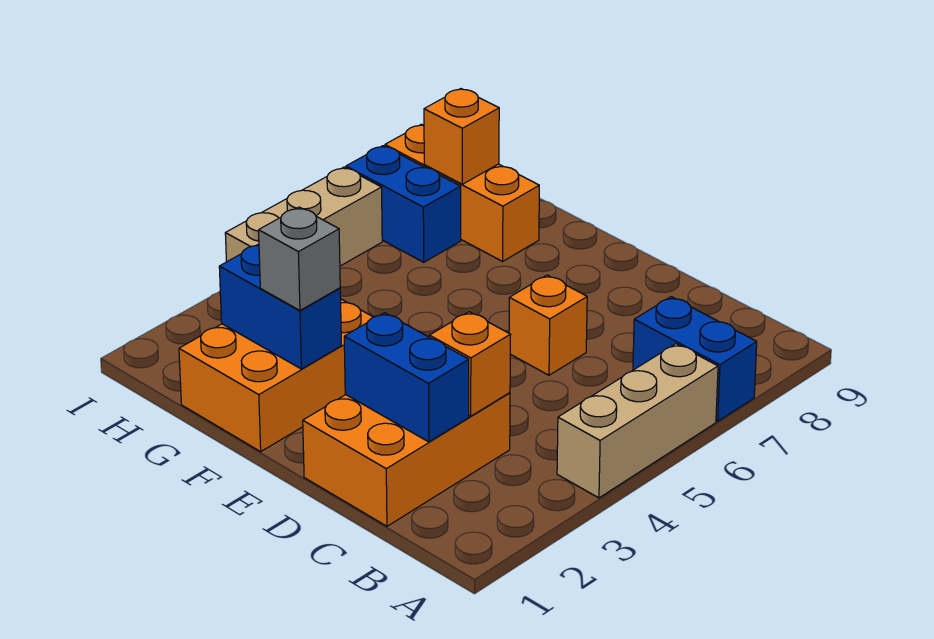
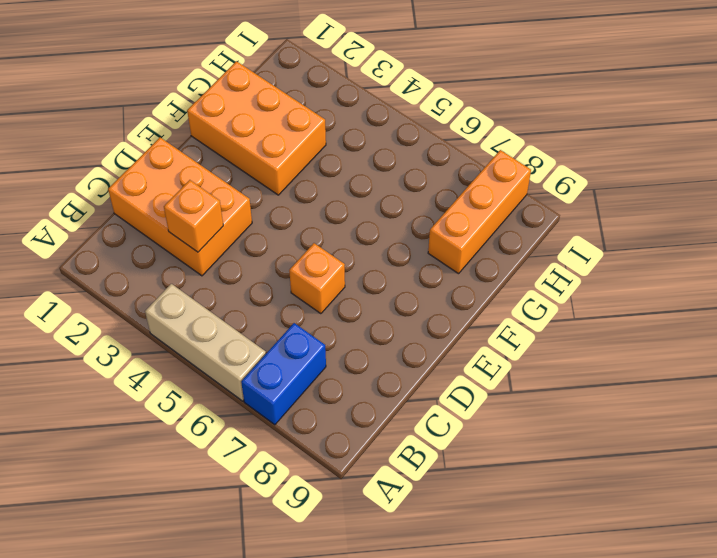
none -> blue brick H7:I7 level 1
none -> tan brick I4:I6 level 1
none -> blue brick C2:D2 level 2

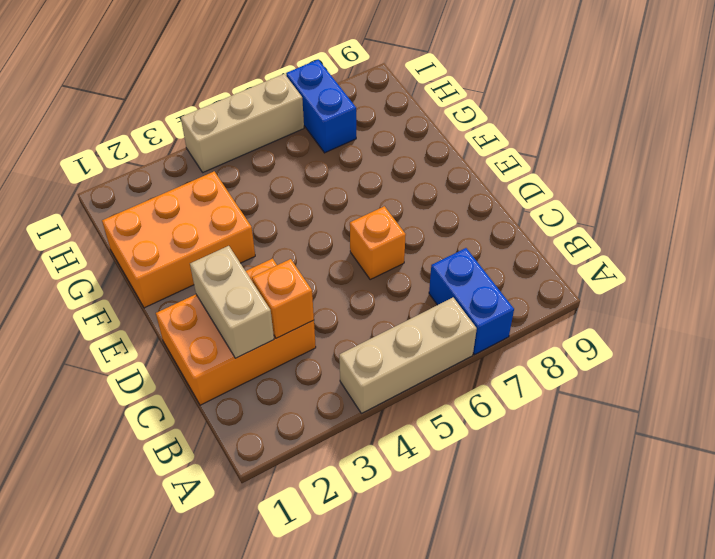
tan brick C2:D2 level 2 -> blue brick C2:D2 level 2
none -> orange brick G8:I8 level 1
none -> blue brick F2:G2 level 2
none -> orange brick H8 level 2

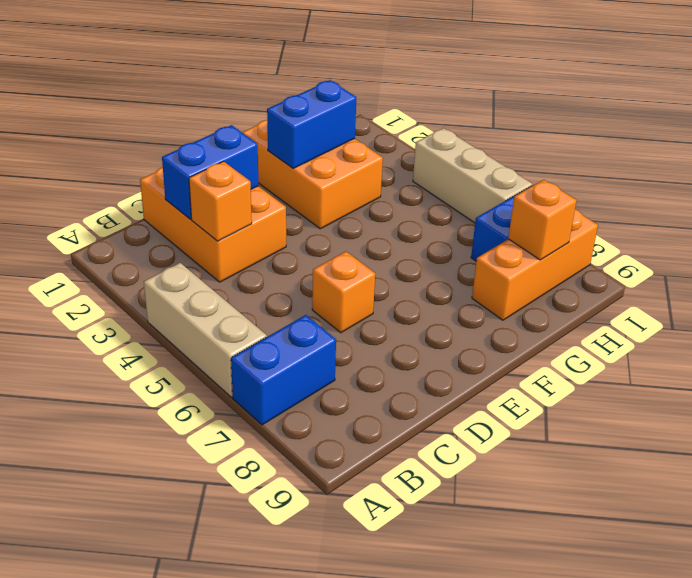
none -> grey brick F2 level 3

# # #

— About this exercise —
In your copy, include every record word for word but no pictures.

— Output of the exercise —
none -> blue brick H7:I7 level 1
none -> tan brick I4:I6 level 1
none -> blue brick C2:D2 level 2

tan brick C2:D2 level 2 -> blue brick C2:D2 level 2
none -> orange brick G8:I8 level 1
none -> blue brick F2:G2 level 2
none -> orange brick H8 level 2

none -> grey brick F2 level 3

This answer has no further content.